** start Material for this task **

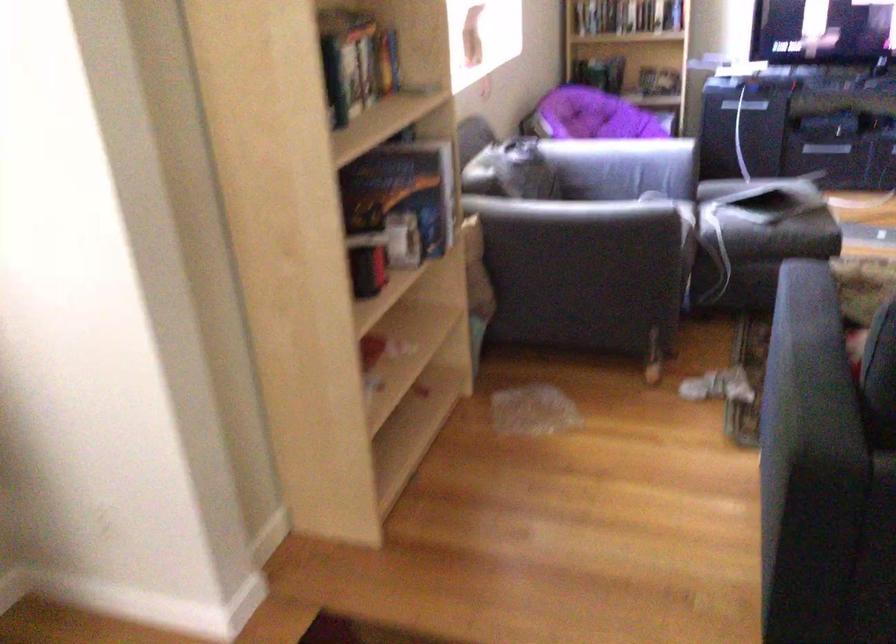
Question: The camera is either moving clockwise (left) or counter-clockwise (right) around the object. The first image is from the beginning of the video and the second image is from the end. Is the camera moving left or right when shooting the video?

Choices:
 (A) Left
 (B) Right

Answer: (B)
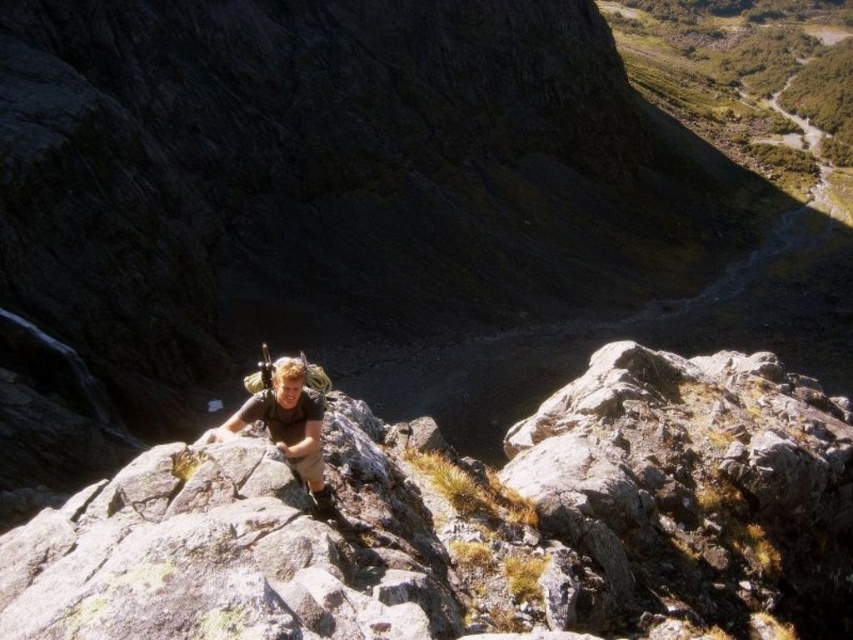
Question: Does gray rock at center appear on the left side of matte brown shirt at center?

** end Material for this task **

- Exercise prompt
Copy out the lines above word for word, leaving out the pictures.

- Task response
Question: The camera is either moving clockwise (left) or counter-clockwise (right) around the object. The first image is from the beginning of the video and the second image is from the end. Is the camera moving left or right when shooting the video?

Choices:
 (A) Left
 (B) Right

Answer: (B)
Question: Does gray rock at center appear on the left side of matte brown shirt at center?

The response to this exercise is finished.